• [Problem description]: Output only the lines that run from the line holding "cyan diamond: moved 1 px left, 1 px up" to the end of the data below, including both ends, without any pictures.

[Before and after coordinates]

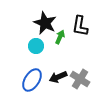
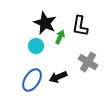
gray cross: moved 8 px right, 17 px up
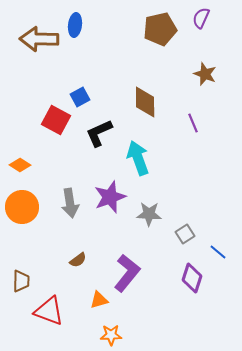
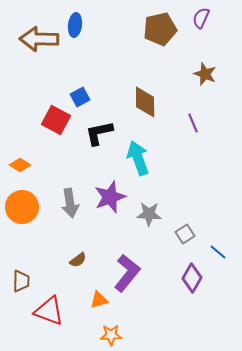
black L-shape: rotated 12 degrees clockwise
purple diamond: rotated 12 degrees clockwise
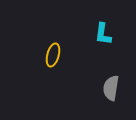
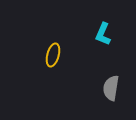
cyan L-shape: rotated 15 degrees clockwise
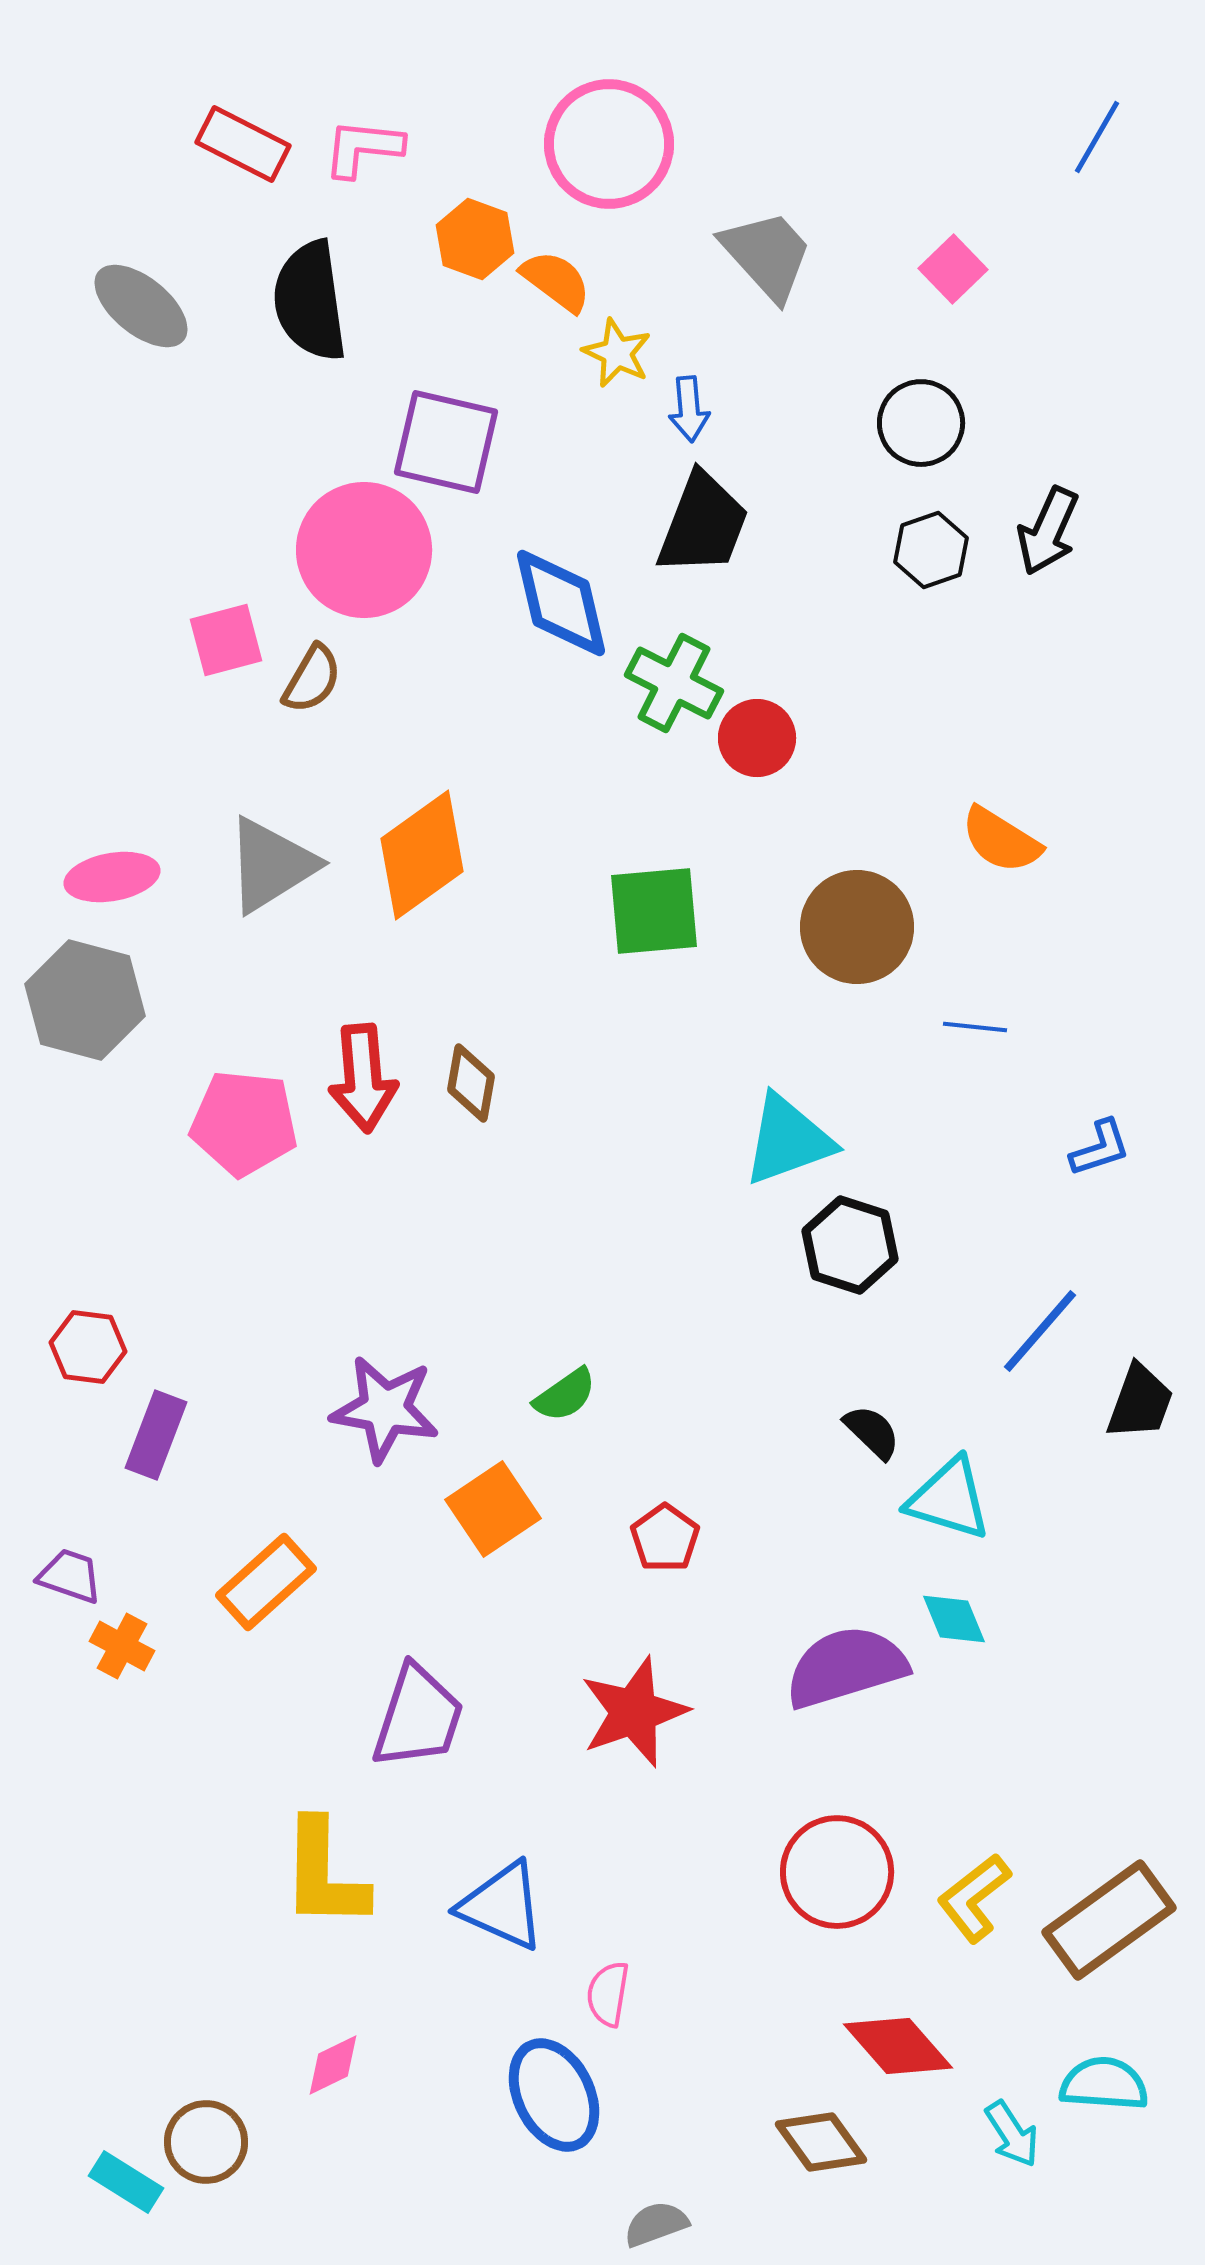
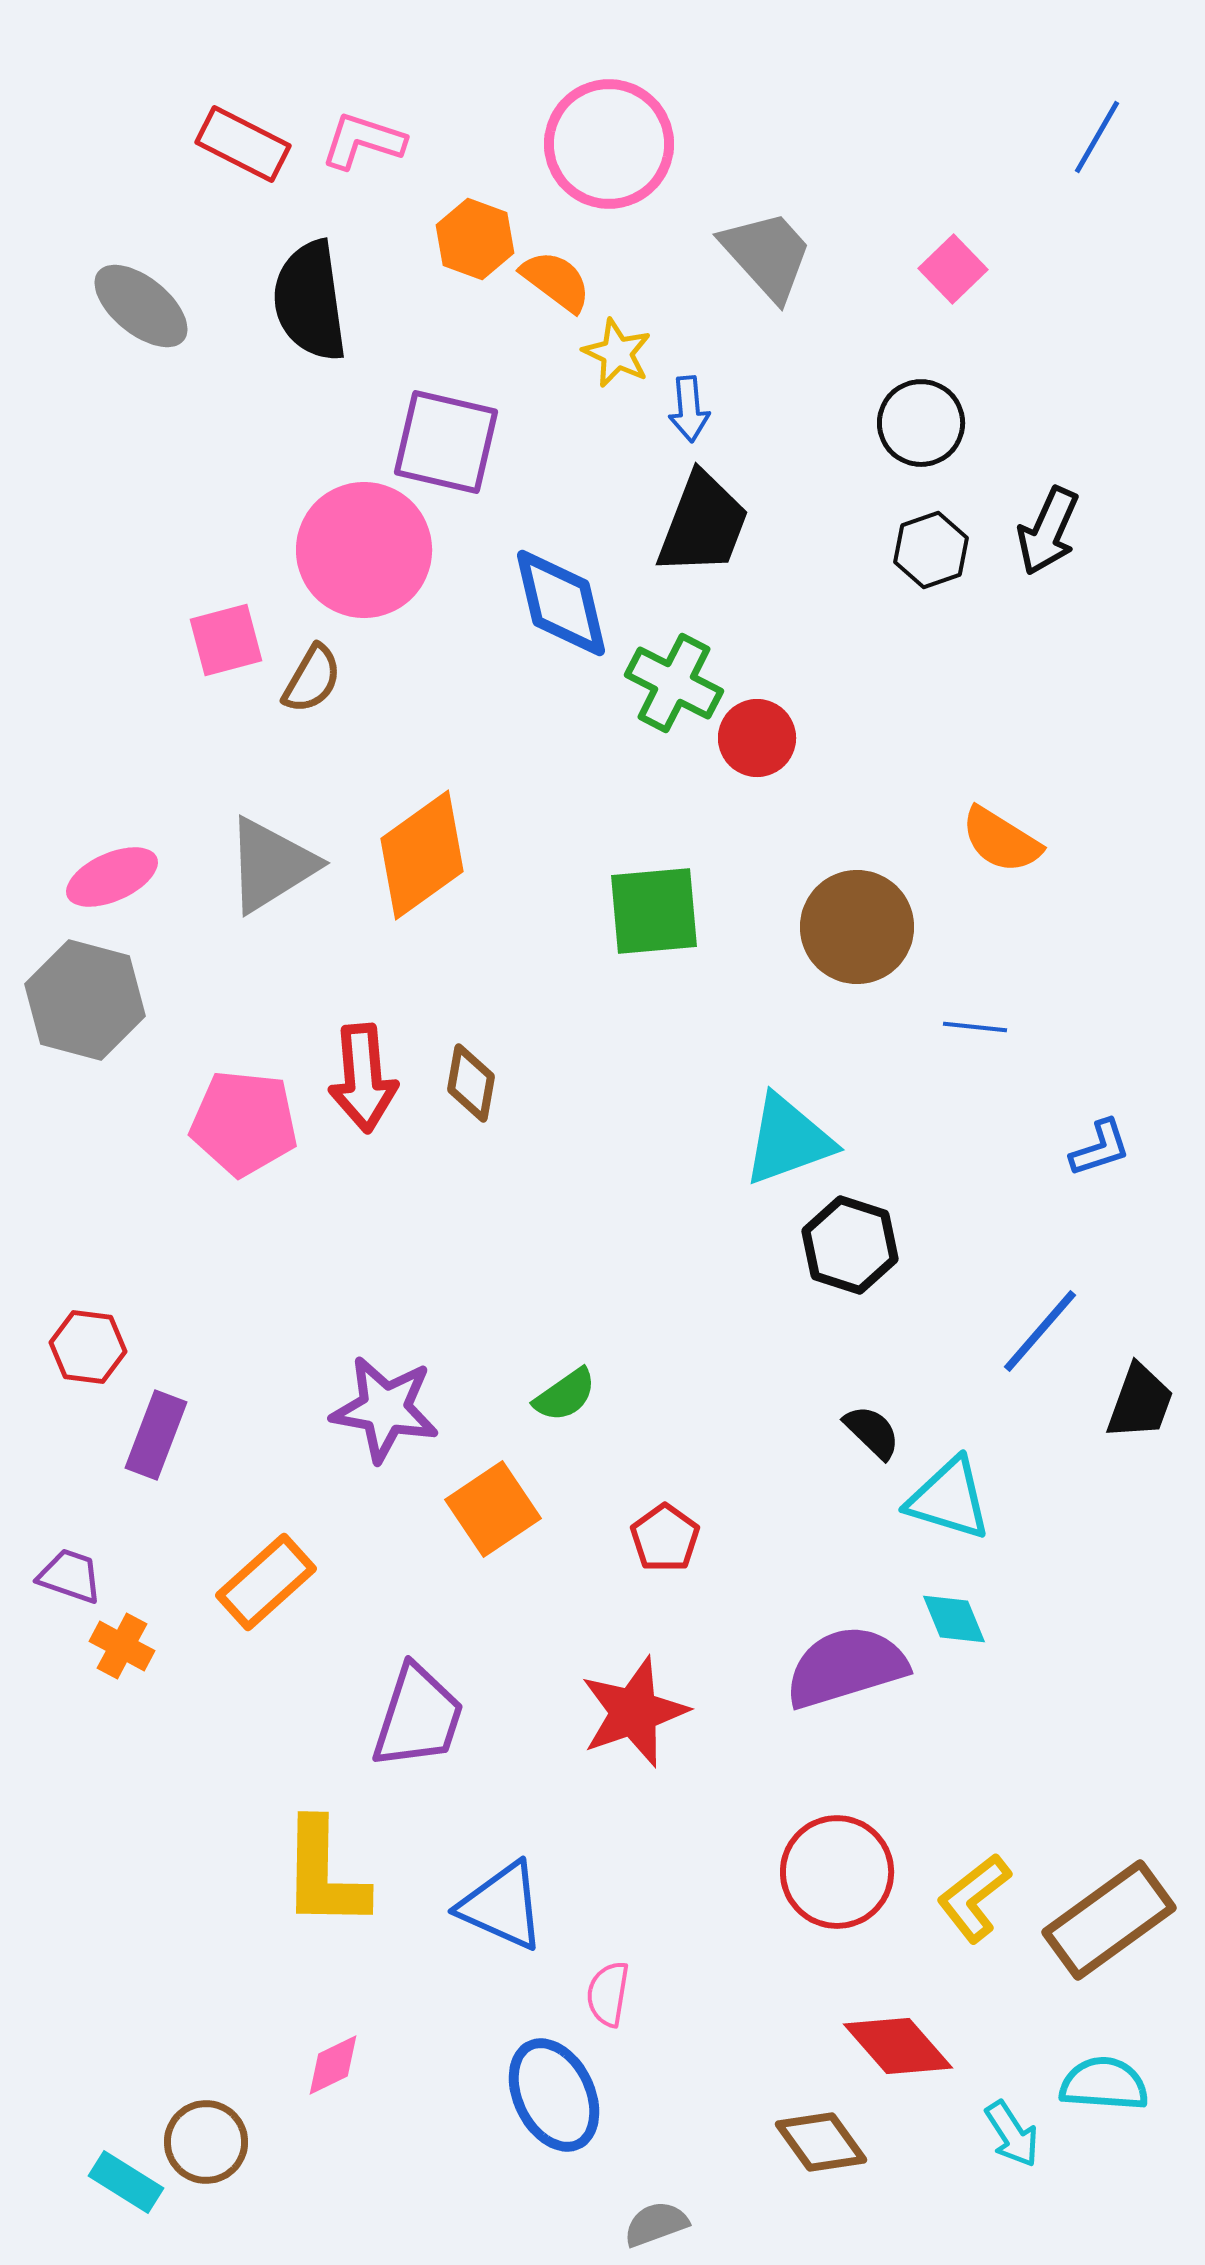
pink L-shape at (363, 148): moved 7 px up; rotated 12 degrees clockwise
pink ellipse at (112, 877): rotated 14 degrees counterclockwise
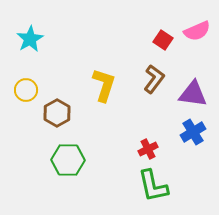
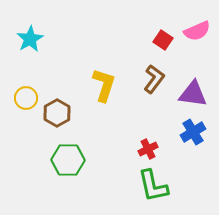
yellow circle: moved 8 px down
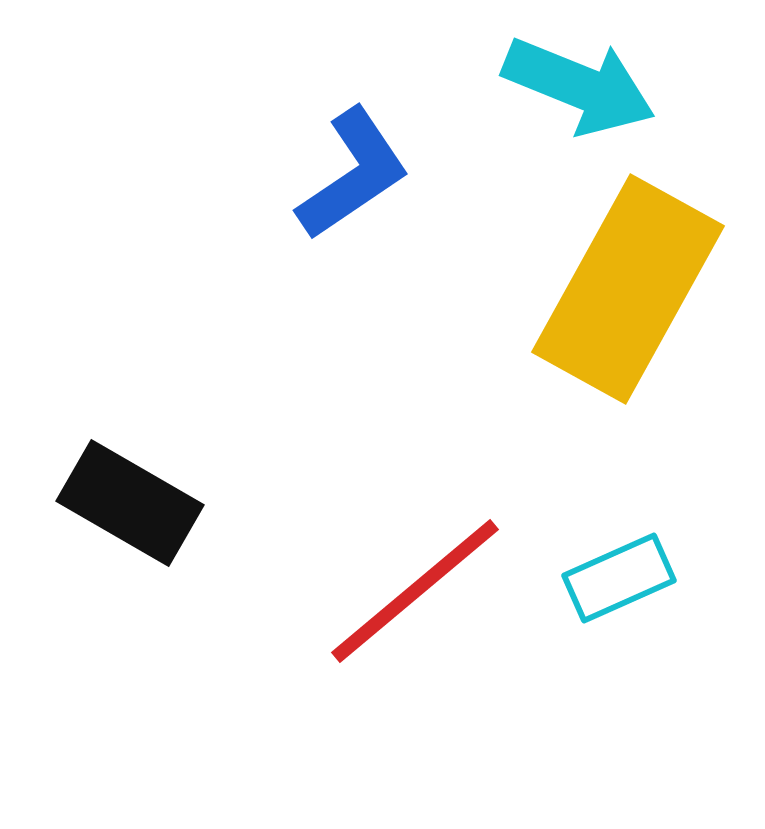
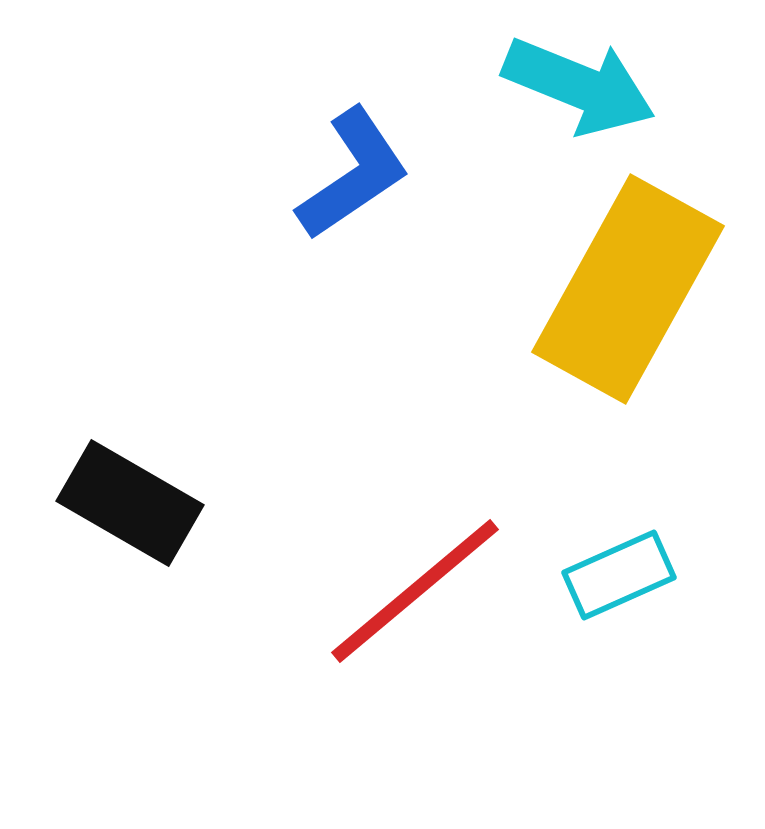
cyan rectangle: moved 3 px up
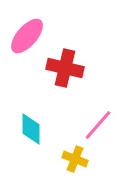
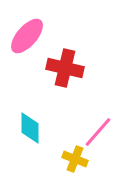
pink line: moved 7 px down
cyan diamond: moved 1 px left, 1 px up
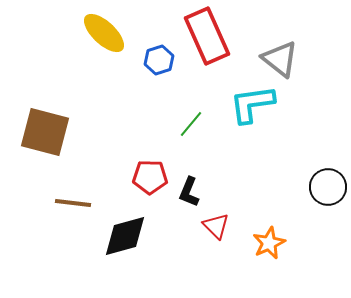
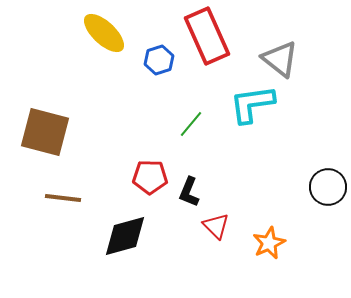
brown line: moved 10 px left, 5 px up
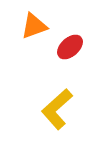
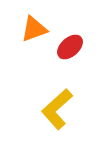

• [Answer]:
cyan diamond: moved 1 px left, 1 px up
brown line: moved 10 px left, 5 px up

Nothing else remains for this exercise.